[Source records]

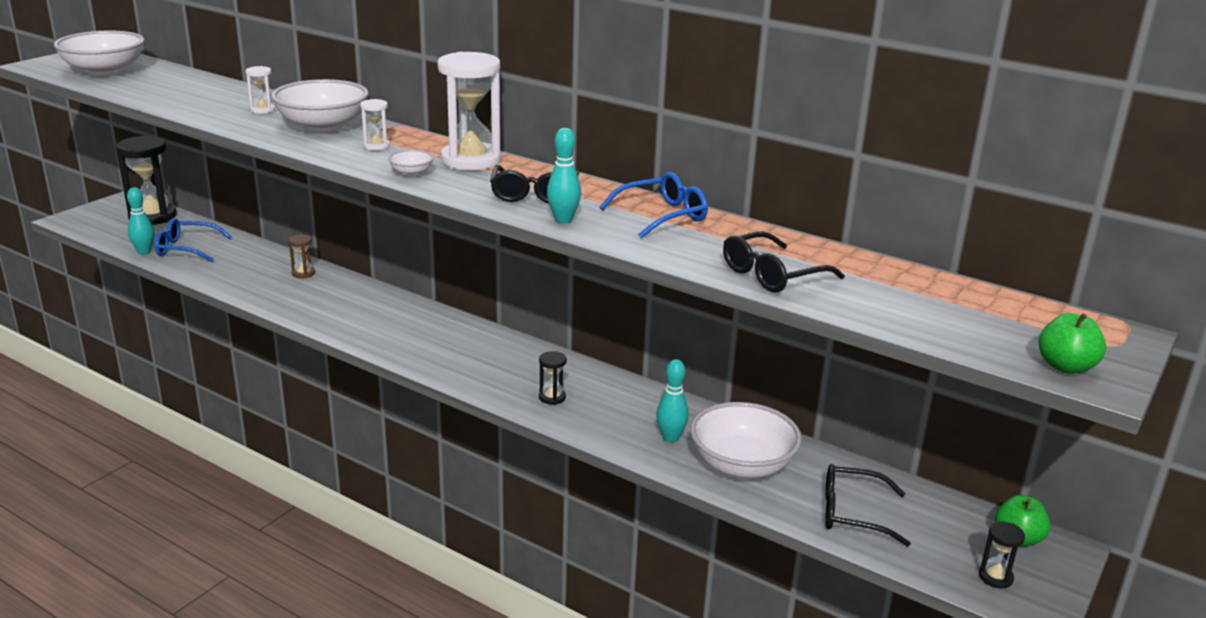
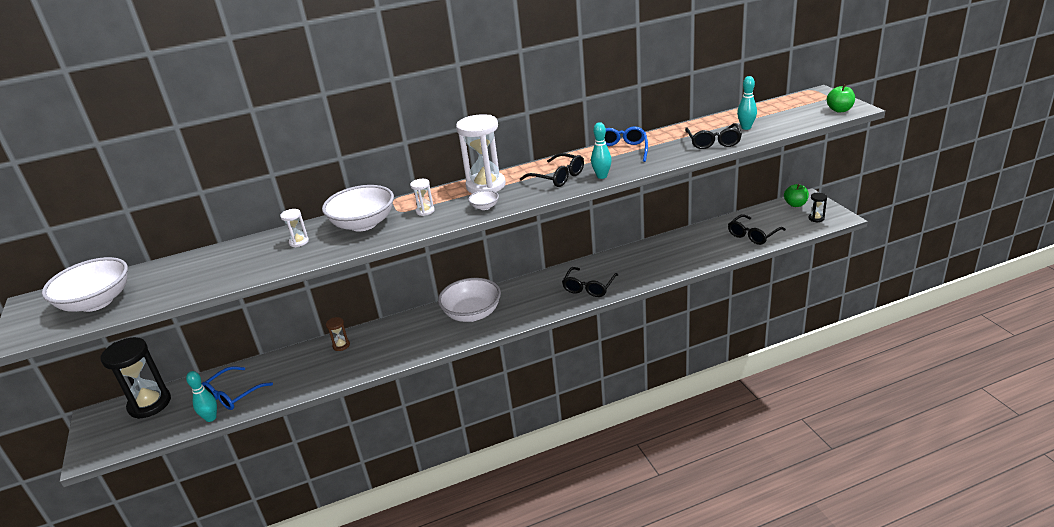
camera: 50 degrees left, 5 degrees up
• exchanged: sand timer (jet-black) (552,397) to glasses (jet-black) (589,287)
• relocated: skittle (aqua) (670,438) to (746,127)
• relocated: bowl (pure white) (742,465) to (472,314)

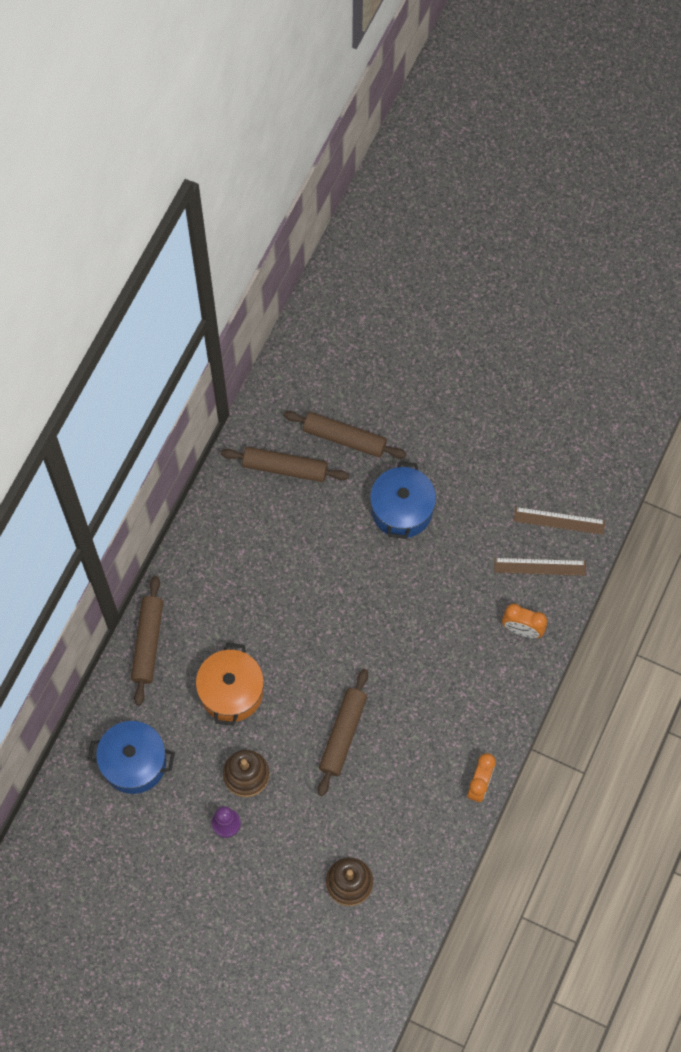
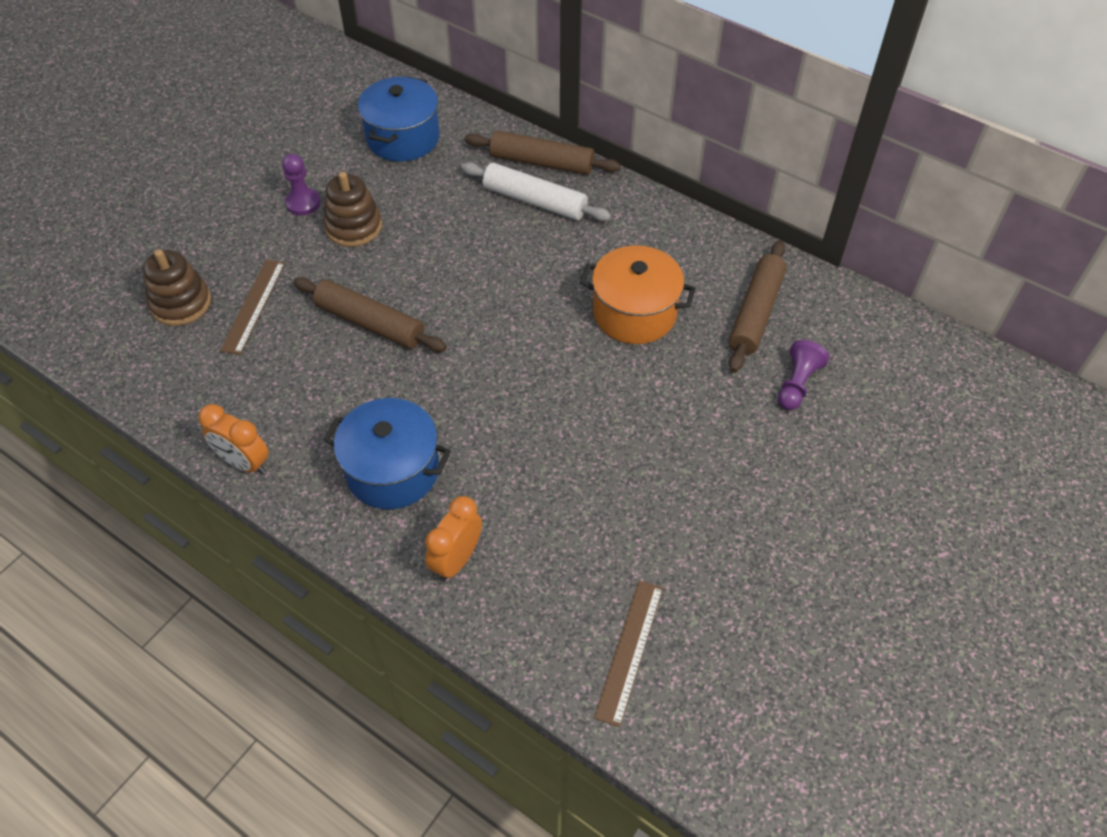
camera: 100 degrees right, 15 degrees down
• relocated: stockpot (orange-coloured) (231,692) to (634,313)
• exchanged: rolling pin (dark brown) (344,438) to pawn (royal purple) (797,384)
• relocated: stockpot (cobalt) (402,510) to (393,470)
• relocated: straightedge (dark brown) (540,567) to (253,306)
• appeared: rolling pin (pure white) (535,201)

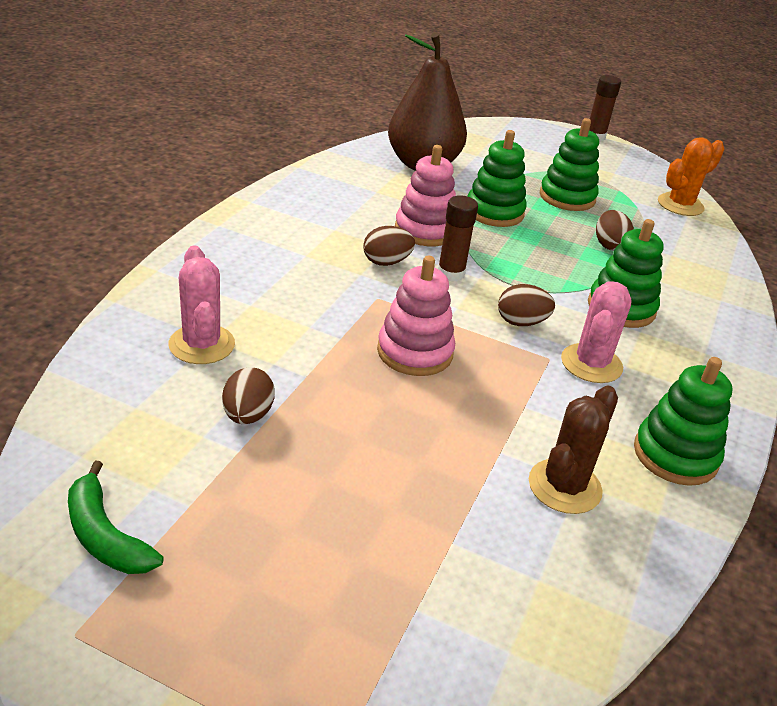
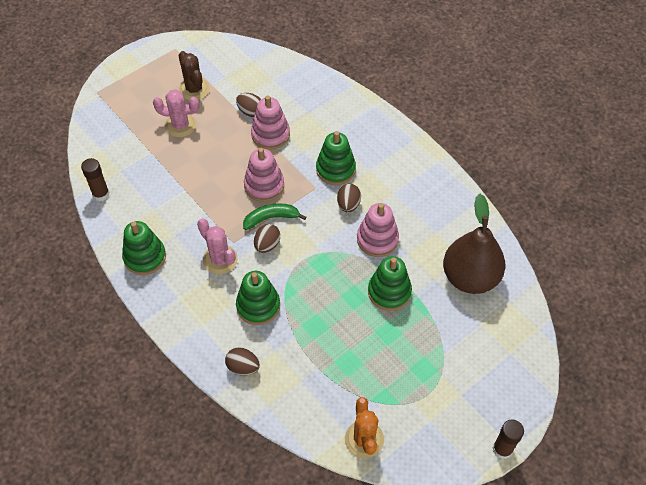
camera: 120 degrees right, 20 degrees up
• relocated: toy banana (leaf-green) (105,535) to (271,218)
• relocated: saguaro cactus (rose-pink) (201,344) to (180,125)
• relocated: glue stick (dark brown) (451,273) to (101,194)
• relocated: saguaro cactus (dark brown) (564,486) to (194,89)
• relocated: stacking rings (leaf-green) (567,197) to (335,169)
• relocated: egg (dark brown) (609,245) to (243,367)
• appeared: stacking rings (rose-pink) (270,135)

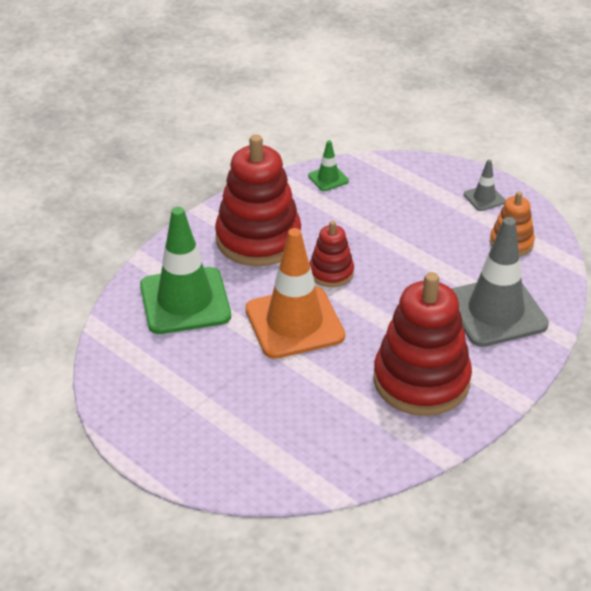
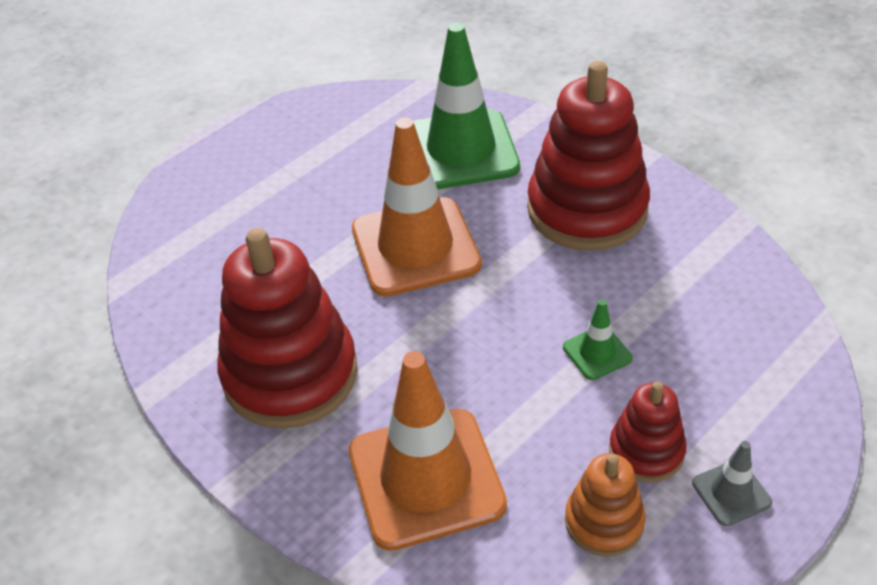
camera: 95 degrees right, 5 degrees up
• relocated: traffic cone (leaf-green) (328,178) to (597,353)
• relocated: stacking rings (scarlet) (331,272) to (646,451)
• colour: traffic cone (ash-grey) (495,311) to traffic cone (orange-coloured) (426,478)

EXERCISE OBJECTIVE => Leave out any pictures and return exactly the lines from the beginning of the data through the line with "(670,438) to (746,127)", inclusive.

RESULT OF THIS EXERCISE =>
camera: 50 degrees left, 5 degrees up
• exchanged: sand timer (jet-black) (552,397) to glasses (jet-black) (589,287)
• relocated: skittle (aqua) (670,438) to (746,127)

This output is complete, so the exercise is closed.